== What this task involves ==
What do the lines say from the start of the entries through the one containing "move | kielich"? Repeat them exactly.

== Records provided ==

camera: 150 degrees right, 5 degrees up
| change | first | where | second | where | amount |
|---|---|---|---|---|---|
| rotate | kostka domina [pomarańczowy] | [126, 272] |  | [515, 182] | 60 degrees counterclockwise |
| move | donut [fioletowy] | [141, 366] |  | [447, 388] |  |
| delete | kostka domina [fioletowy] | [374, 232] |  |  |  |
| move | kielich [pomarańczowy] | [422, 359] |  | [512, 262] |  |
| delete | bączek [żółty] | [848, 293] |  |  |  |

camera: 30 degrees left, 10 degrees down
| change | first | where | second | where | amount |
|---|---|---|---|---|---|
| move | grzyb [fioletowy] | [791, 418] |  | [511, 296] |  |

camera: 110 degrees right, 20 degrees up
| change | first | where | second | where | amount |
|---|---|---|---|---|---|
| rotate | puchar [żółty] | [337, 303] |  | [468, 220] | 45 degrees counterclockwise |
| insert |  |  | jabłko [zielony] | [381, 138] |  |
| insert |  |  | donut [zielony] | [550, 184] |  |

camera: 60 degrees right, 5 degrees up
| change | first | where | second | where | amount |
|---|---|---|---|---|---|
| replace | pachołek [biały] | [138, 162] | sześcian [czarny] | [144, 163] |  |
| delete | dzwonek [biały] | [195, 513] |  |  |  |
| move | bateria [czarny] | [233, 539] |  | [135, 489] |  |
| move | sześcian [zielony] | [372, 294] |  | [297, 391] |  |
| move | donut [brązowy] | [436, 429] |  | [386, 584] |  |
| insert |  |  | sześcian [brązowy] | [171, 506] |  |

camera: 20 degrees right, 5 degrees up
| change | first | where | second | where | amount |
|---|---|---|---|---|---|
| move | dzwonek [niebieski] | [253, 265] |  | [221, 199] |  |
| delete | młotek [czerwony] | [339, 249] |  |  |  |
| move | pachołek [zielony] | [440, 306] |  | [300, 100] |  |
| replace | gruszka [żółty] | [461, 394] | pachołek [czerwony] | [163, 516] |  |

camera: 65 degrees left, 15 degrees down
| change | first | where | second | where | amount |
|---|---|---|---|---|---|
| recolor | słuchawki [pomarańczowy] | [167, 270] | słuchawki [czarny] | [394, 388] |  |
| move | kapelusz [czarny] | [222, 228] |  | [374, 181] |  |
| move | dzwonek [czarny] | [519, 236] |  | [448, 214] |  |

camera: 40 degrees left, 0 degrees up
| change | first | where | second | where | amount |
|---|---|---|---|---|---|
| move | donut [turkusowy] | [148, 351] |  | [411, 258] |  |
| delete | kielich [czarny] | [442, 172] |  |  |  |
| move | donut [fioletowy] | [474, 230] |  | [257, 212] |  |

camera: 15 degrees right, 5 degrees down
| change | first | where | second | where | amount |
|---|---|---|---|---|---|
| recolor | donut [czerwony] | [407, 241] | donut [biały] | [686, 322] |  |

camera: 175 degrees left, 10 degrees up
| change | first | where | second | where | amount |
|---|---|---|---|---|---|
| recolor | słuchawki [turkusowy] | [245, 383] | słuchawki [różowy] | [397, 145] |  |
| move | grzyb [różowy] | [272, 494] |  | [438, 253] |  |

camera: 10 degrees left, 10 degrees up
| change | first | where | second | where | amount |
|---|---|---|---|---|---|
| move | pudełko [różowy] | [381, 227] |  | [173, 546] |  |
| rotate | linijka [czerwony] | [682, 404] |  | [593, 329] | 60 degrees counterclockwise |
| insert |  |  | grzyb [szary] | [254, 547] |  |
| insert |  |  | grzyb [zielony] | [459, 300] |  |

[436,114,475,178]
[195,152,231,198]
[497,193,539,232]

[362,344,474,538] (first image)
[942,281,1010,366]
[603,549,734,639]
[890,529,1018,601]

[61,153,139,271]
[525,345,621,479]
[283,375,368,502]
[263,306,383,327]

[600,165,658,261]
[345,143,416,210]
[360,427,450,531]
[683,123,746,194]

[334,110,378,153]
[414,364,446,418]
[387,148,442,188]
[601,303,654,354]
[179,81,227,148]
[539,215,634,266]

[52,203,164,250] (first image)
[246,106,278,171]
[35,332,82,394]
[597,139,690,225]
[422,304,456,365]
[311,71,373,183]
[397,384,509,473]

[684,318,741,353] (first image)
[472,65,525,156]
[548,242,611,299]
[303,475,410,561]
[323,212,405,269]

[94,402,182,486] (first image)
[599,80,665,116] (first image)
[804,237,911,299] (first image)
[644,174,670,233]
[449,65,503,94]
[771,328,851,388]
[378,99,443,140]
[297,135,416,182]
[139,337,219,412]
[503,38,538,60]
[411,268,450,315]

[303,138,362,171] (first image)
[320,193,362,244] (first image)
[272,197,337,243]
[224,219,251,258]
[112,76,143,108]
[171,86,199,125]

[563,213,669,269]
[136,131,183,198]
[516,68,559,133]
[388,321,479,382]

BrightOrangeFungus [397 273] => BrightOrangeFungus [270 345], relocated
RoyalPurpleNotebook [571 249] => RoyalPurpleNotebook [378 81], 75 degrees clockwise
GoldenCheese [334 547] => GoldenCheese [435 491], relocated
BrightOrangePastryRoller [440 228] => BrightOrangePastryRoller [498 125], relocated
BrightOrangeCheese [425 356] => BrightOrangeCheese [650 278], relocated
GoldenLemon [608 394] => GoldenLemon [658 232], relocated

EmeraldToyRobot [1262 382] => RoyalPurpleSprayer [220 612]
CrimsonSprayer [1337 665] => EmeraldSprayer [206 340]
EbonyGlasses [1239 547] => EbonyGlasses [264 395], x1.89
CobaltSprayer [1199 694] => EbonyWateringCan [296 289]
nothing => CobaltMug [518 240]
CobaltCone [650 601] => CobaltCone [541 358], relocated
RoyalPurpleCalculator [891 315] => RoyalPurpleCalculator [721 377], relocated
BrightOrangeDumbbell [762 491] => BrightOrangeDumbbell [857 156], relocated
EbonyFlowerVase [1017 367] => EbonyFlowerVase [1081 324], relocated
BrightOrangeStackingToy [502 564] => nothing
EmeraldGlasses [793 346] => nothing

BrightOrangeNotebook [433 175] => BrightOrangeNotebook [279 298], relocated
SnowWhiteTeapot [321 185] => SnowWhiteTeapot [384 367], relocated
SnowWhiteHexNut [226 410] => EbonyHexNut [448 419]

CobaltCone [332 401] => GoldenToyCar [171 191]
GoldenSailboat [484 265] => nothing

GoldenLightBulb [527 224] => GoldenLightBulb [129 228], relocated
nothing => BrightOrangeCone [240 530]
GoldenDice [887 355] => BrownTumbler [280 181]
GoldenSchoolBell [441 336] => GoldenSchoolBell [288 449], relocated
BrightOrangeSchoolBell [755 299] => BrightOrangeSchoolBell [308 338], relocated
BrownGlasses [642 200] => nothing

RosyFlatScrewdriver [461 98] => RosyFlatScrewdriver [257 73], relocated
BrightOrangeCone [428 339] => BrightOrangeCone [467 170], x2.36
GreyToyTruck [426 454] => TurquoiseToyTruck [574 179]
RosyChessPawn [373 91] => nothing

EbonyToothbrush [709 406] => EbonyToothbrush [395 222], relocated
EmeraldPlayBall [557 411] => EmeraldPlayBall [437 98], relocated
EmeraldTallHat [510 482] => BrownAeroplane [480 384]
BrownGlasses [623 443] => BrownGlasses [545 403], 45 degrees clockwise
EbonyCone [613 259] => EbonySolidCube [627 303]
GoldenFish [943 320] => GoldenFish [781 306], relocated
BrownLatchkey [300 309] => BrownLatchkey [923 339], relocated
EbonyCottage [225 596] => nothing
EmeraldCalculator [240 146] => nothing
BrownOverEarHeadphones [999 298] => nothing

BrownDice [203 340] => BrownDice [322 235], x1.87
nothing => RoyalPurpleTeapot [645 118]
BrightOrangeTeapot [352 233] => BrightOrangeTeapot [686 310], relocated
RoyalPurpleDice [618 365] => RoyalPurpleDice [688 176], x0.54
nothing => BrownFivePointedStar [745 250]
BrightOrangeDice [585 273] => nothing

== Answer to this problem ==
camera: 150 degrees right, 5 degrees up
| change | first | where | second | where | amount |
|---|---|---|---|---|---|
| rotate | kostka domina [pomarańczowy] | [126, 272] |  | [515, 182] | 60 degrees counterclockwise |
| move | donut [fioletowy] | [141, 366] |  | [447, 388] |  |
| delete | kostka domina [fioletowy] | [374, 232] |  |  |  |
| move | kielich [pomarańczowy] | [422, 359] |  | [512, 262] |  |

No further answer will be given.